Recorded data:
* * * * * * * * *
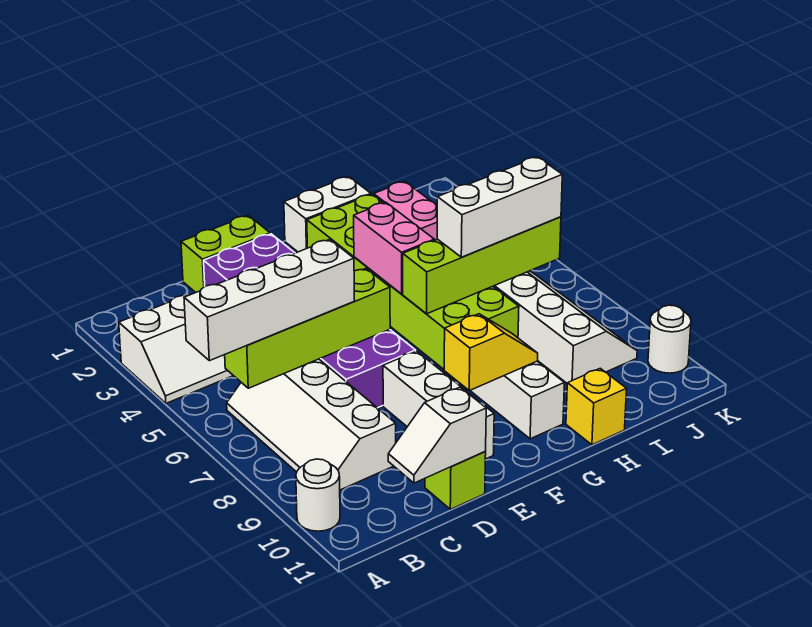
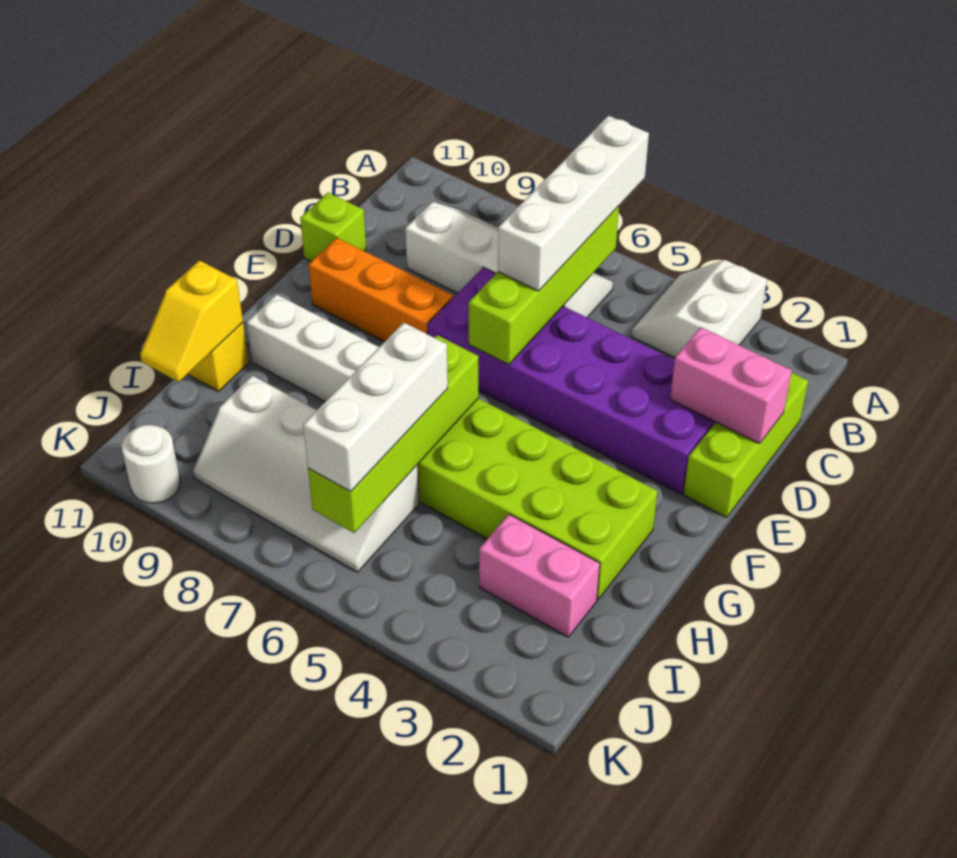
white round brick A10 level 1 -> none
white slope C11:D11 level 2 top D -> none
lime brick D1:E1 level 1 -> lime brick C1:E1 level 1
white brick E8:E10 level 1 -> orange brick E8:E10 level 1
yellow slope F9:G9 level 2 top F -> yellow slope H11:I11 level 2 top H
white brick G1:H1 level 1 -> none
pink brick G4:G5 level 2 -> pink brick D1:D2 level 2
* * * * * * * * *
## Problem to work on
Copy, without any change, the lines above from the one containing "white brick G1:H1 level 1 -> none" to the end, both ends included. Add nothing else.

## Answer section
white brick G1:H1 level 1 -> none
pink brick G4:G5 level 2 -> pink brick D1:D2 level 2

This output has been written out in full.